- _Aim_: Lay out, as a Markdown table with the columns Number and Line, the stretch of rows from the start through the line containing "0: (267, 111)", both ends included. Omit blank lines and leave the pictures out of the table.

- _Exercise data_:
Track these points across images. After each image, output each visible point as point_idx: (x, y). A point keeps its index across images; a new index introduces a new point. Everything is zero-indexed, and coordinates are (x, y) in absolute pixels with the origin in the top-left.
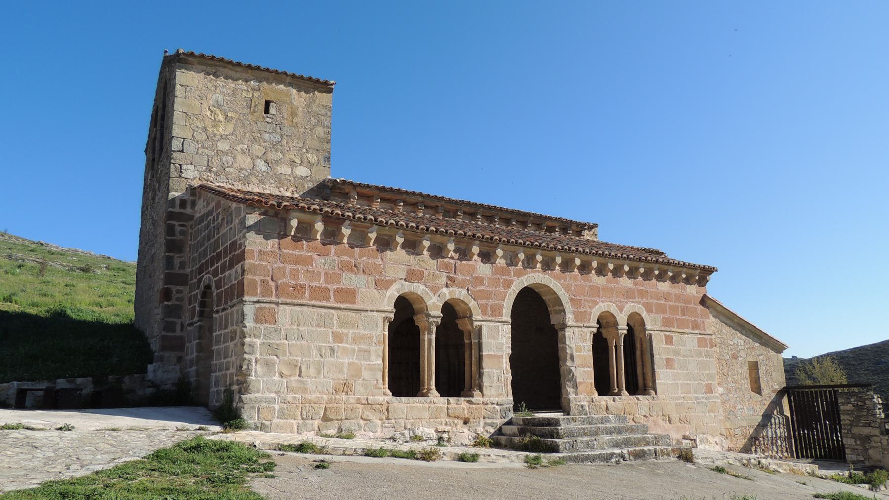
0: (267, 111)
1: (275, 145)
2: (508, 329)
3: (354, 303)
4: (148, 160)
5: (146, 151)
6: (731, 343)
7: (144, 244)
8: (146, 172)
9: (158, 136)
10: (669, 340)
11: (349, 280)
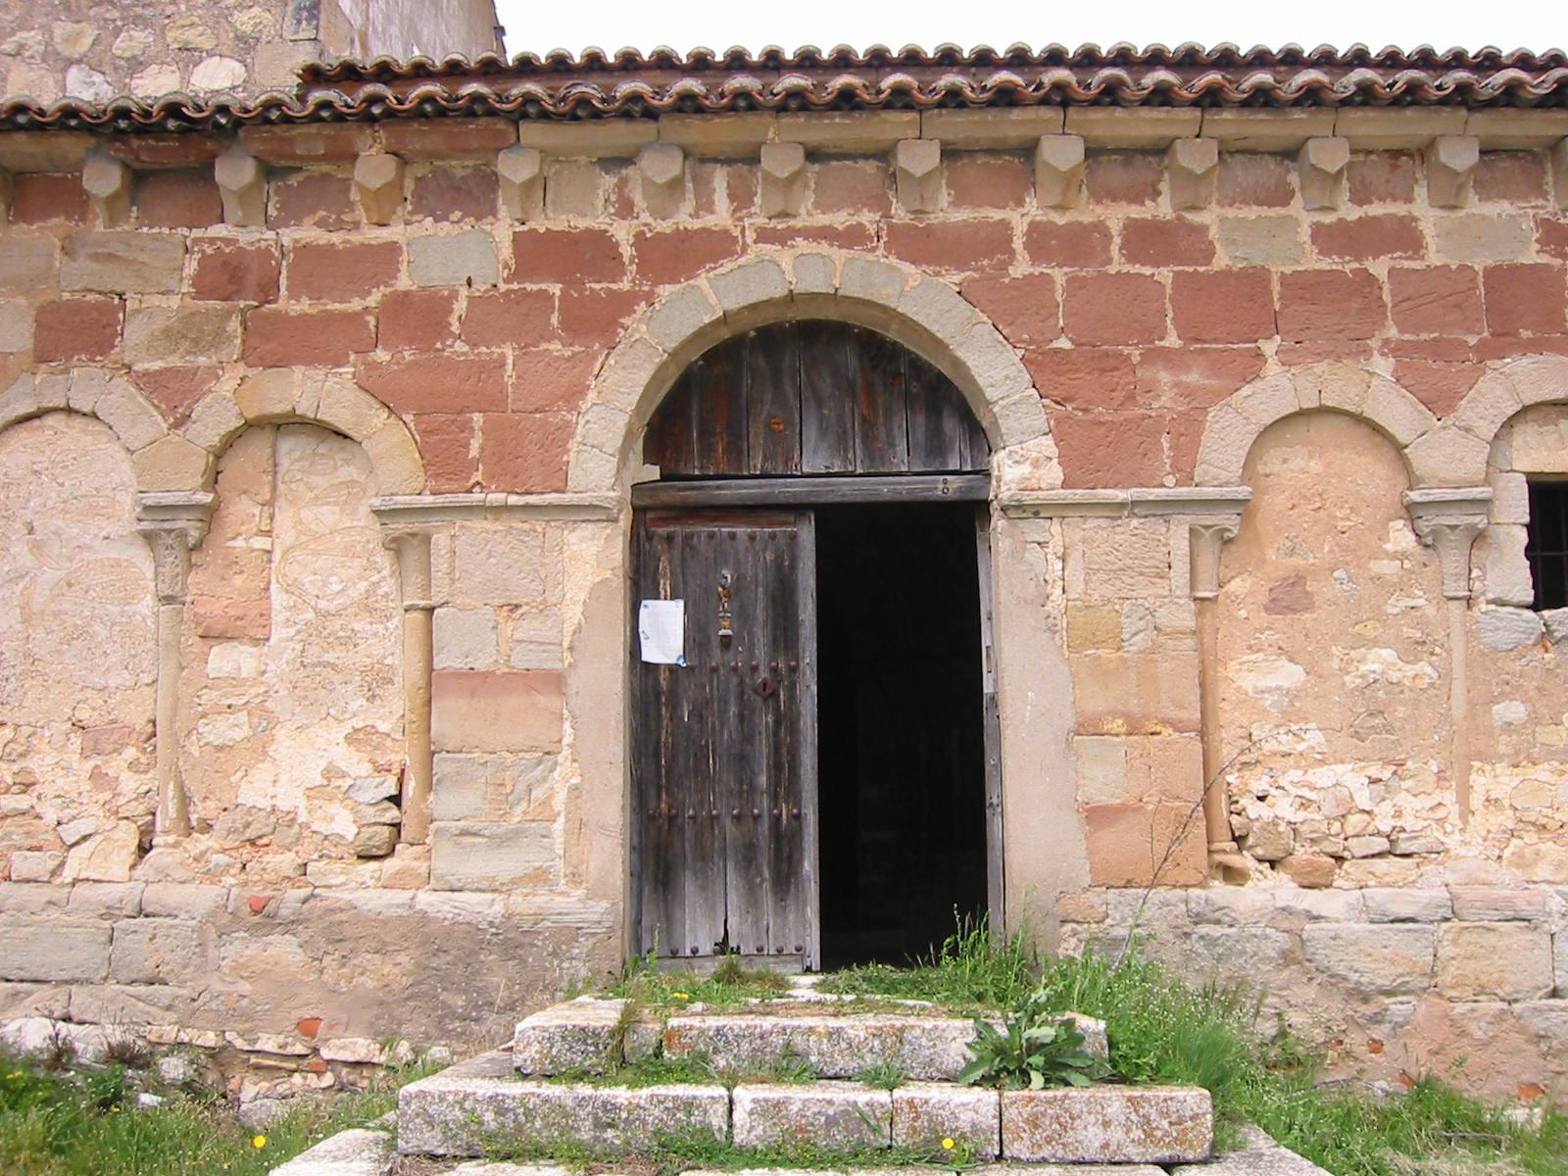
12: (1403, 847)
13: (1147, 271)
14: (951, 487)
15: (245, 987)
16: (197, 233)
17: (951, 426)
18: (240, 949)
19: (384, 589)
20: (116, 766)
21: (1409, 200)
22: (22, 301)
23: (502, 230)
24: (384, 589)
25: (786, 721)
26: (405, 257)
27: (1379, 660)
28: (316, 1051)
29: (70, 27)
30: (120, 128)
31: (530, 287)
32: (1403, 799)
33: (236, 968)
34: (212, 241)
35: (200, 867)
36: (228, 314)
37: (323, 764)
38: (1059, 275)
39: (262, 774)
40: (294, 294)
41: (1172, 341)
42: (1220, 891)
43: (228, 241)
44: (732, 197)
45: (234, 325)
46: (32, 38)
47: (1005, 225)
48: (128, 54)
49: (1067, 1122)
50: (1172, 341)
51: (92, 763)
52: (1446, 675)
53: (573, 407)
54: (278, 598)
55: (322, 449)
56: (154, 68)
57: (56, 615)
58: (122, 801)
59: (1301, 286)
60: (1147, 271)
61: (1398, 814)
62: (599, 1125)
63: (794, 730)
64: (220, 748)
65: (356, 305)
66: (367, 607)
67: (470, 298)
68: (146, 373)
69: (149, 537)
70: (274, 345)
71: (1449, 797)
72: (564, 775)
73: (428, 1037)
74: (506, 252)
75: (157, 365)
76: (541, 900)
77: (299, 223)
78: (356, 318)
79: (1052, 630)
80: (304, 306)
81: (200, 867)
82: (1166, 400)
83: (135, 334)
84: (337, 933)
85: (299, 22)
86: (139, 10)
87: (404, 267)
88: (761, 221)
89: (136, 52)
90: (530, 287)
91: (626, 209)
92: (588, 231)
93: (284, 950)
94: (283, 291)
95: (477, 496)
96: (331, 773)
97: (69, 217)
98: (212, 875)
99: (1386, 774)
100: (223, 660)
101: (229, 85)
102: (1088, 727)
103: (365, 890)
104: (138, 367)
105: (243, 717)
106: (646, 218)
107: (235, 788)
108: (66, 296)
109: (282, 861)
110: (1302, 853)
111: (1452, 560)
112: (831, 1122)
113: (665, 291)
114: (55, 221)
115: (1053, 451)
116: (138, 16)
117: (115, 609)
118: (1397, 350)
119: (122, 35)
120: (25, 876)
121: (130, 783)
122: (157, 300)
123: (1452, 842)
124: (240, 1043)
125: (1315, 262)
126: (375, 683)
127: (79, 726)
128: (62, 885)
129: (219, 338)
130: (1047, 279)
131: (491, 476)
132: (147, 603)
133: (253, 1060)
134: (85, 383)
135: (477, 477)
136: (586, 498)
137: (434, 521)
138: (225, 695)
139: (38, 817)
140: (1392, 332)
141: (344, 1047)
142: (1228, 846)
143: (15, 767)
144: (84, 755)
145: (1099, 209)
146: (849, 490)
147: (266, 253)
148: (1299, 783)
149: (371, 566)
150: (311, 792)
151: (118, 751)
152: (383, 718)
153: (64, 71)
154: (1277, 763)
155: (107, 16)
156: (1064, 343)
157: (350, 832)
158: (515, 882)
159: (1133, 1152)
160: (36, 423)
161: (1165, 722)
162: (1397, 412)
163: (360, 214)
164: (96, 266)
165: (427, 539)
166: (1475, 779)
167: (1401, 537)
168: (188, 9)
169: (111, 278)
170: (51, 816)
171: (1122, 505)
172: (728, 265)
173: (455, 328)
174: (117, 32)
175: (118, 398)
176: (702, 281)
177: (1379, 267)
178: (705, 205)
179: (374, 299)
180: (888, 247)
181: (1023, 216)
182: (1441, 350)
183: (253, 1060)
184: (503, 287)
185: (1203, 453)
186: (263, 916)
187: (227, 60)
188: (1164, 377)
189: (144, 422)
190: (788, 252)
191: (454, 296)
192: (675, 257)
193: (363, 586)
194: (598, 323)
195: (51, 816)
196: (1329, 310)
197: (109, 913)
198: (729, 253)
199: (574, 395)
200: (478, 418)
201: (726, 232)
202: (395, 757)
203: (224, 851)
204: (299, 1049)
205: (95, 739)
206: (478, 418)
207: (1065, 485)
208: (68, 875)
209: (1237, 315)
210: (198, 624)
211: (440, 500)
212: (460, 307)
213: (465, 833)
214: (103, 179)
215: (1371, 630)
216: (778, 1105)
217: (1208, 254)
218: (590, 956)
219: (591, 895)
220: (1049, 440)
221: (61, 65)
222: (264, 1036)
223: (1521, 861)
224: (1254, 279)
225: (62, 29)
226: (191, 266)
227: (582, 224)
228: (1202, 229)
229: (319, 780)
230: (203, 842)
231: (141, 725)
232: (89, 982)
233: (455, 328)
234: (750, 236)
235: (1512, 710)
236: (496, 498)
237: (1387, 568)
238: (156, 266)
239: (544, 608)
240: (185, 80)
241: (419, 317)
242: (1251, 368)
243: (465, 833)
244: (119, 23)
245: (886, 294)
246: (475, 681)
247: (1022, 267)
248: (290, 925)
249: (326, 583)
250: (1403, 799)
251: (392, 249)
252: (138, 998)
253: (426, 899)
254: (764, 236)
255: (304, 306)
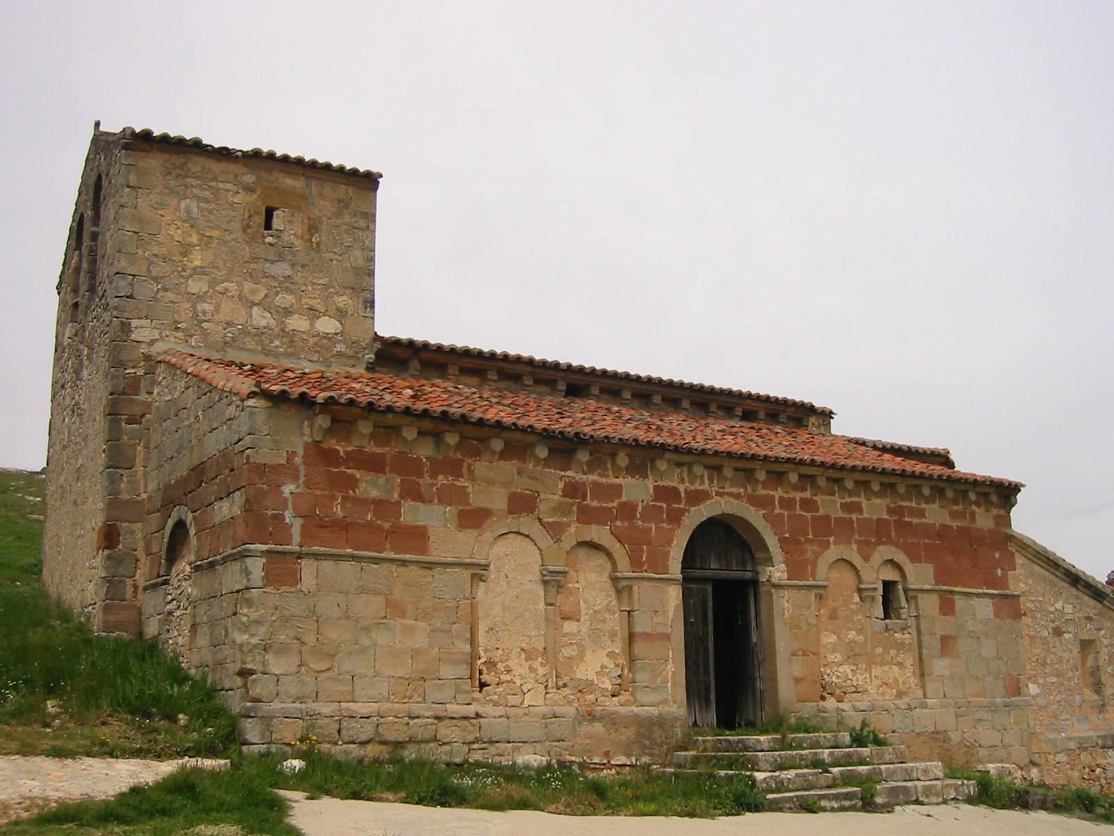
0: (268, 226)
1: (286, 284)
2: (674, 595)
3: (423, 551)
4: (62, 303)
5: (59, 288)
6: (1052, 609)
7: (58, 447)
8: (60, 323)
9: (85, 265)
10: (947, 607)
11: (411, 514)
12: (859, 690)
13: (805, 514)
14: (748, 575)
15: (588, 741)
16: (563, 473)
17: (747, 556)
18: (585, 728)
19: (613, 603)
20: (536, 664)
21: (860, 497)
22: (503, 490)
23: (650, 483)
24: (613, 603)
25: (706, 649)
26: (624, 490)
27: (852, 635)
28: (609, 762)
29: (252, 285)
30: (547, 436)
31: (658, 504)
32: (858, 676)
33: (585, 735)
34: (568, 477)
35: (566, 700)
36: (572, 505)
37: (600, 664)
38: (786, 513)
39: (582, 667)
40: (592, 499)
41: (811, 536)
42: (822, 703)
43: (573, 478)
44: (709, 479)
45: (575, 508)
46: (232, 286)
47: (773, 496)
48: (282, 306)
49: (883, 754)
50: (811, 536)
51: (529, 663)
52: (866, 639)
53: (670, 546)
54: (582, 605)
55: (591, 553)
56: (296, 316)
57: (513, 608)
58: (539, 677)
59: (839, 521)
60: (805, 514)
61: (857, 680)
62: (801, 760)
63: (708, 653)
64: (569, 658)
65: (610, 505)
66: (608, 609)
67: (642, 506)
68: (547, 523)
69: (545, 583)
70: (587, 516)
71: (868, 675)
72: (670, 667)
73: (640, 756)
74: (652, 491)
75: (551, 520)
76: (666, 709)
77: (593, 473)
78: (610, 509)
79: (786, 624)
80: (595, 504)
81: (566, 700)
82: (809, 554)
83: (543, 508)
84: (613, 721)
85: (366, 308)
86: (288, 284)
87: (624, 493)
88: (716, 488)
89: (288, 306)
90: (658, 504)
91: (682, 481)
92: (673, 487)
93: (598, 727)
94: (589, 498)
95: (646, 574)
96: (603, 667)
97: (520, 461)
98: (570, 703)
99: (854, 669)
100: (569, 627)
101: (334, 331)
102: (794, 654)
103: (612, 705)
104: (546, 520)
105: (575, 646)
106: (688, 484)
107: (574, 672)
108: (519, 490)
109: (591, 697)
110: (838, 691)
111: (868, 604)
112: (843, 756)
113: (693, 509)
114: (514, 462)
115: (785, 569)
116: (287, 288)
117: (532, 607)
118: (858, 542)
119: (280, 295)
120: (513, 704)
121: (541, 671)
122: (551, 496)
123: (869, 688)
124: (588, 761)
125: (841, 514)
126: (613, 635)
127: (523, 650)
128: (525, 708)
129: (569, 513)
130: (783, 514)
131: (649, 568)
132: (542, 605)
133: (592, 766)
134: (526, 523)
135: (645, 568)
136: (672, 577)
137: (635, 582)
138: (569, 639)
139: (514, 683)
140: (856, 537)
141: (618, 760)
142: (825, 690)
143: (504, 665)
144: (527, 660)
145: (794, 493)
146: (724, 574)
147: (584, 484)
148: (840, 672)
149: (608, 595)
150: (598, 673)
151: (536, 659)
152: (616, 648)
153: (251, 308)
154: (832, 665)
155: (272, 284)
156: (787, 535)
157: (610, 687)
158: (660, 703)
159: (895, 761)
160: (506, 536)
161: (811, 653)
162: (857, 561)
163: (610, 473)
164: (529, 481)
165: (631, 588)
166: (873, 670)
167: (856, 599)
168: (313, 289)
169: (534, 485)
170: (518, 683)
171: (801, 586)
172: (708, 502)
173: (638, 516)
174: (277, 294)
175: (536, 530)
176: (701, 507)
177: (854, 517)
178: (702, 482)
179: (615, 504)
180: (747, 500)
181: (778, 493)
182: (867, 543)
183: (592, 766)
184: (651, 503)
185: (817, 572)
186: (591, 717)
187: (332, 319)
188: (809, 548)
189: (545, 541)
190: (723, 502)
191: (638, 505)
192: (697, 498)
193: (606, 602)
194: (675, 518)
195: (518, 683)
196: (843, 529)
197: (544, 717)
198: (708, 499)
199: (670, 542)
200: (645, 547)
201: (708, 491)
202: (620, 661)
203: (573, 694)
204: (605, 761)
205: (529, 654)
206: (645, 547)
207: (788, 579)
208: (526, 704)
209: (825, 527)
210: (561, 614)
211: (634, 574)
212: (640, 509)
213: (646, 687)
214: (542, 452)
215: (850, 625)
216: (833, 752)
217: (818, 511)
218: (681, 726)
219: (679, 707)
220: (784, 565)
221: (249, 305)
222: (595, 758)
223: (883, 694)
224: (827, 517)
225: (248, 286)
226: (561, 485)
227: (672, 484)
228: (816, 502)
229: (599, 670)
230: (566, 691)
231: (541, 649)
232: (541, 742)
233: (638, 516)
234: (714, 494)
235: (879, 650)
236: (651, 575)
237: (853, 607)
238: (551, 485)
239: (664, 613)
240: (312, 325)
241: (627, 510)
242: (826, 546)
243: (646, 687)
244: (278, 289)
245: (746, 516)
246: (648, 636)
247: (777, 511)
248: (600, 719)
249: (596, 600)
250: (858, 676)
251: (620, 486)
252: (556, 747)
253: (636, 709)
254: (718, 494)
255: (595, 504)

- _Task result_:
| Number | Line |
|---|---|
| 1 | Track these points across images. After each image, output each visible point as point_idx: (x, y). A point keeps its index across images; a new index introduces a new point. Everything is zero-indexed, and coordinates are (x, y) in absolute pixels with the origin in the top-left. |
| 2 | 0: (267, 111) |